- **The records**:
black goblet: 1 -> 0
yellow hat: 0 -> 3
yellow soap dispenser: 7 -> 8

* * *

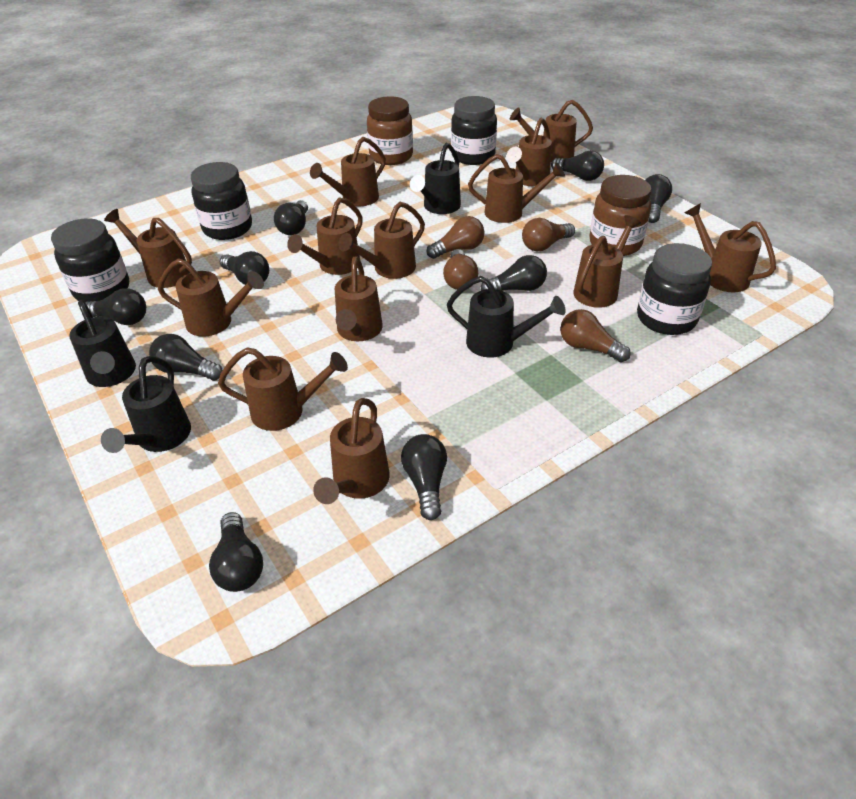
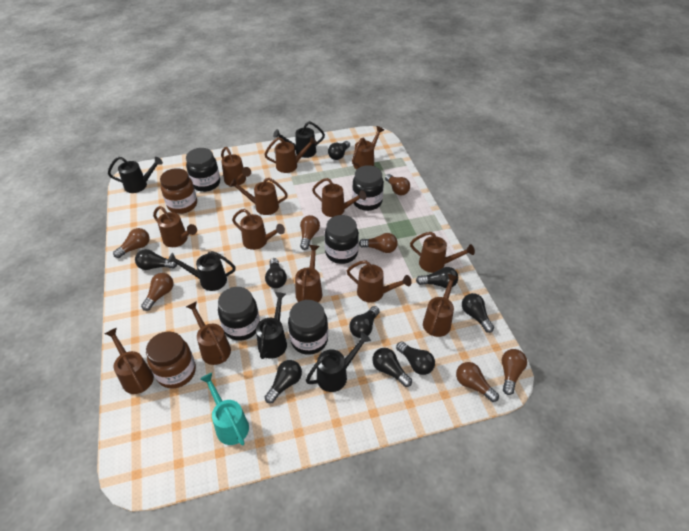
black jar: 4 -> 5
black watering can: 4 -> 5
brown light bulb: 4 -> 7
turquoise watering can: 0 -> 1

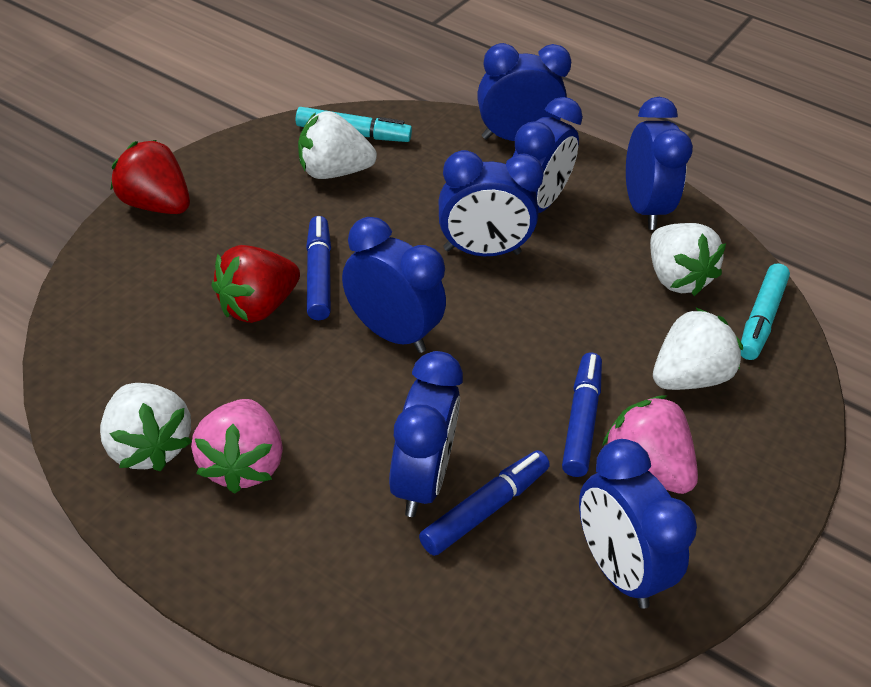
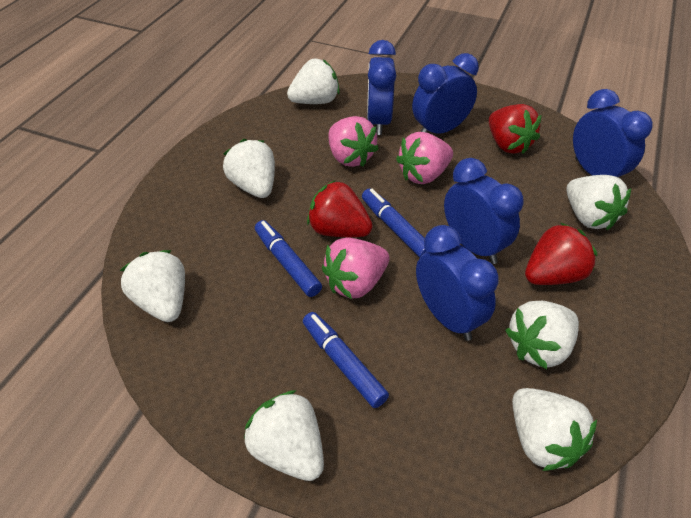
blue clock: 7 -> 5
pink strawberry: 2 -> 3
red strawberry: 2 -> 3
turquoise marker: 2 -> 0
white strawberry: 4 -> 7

- **Problem**: The output is the stretch above from the line with "black jar: 4 -> 5" through the line with "white strawberry: 4 -> 7", copied word for word with both ends kept and every picture dropped.

- **Written answer**:
black jar: 4 -> 5
black watering can: 4 -> 5
brown light bulb: 4 -> 7
turquoise watering can: 0 -> 1

blue clock: 7 -> 5
pink strawberry: 2 -> 3
red strawberry: 2 -> 3
turquoise marker: 2 -> 0
white strawberry: 4 -> 7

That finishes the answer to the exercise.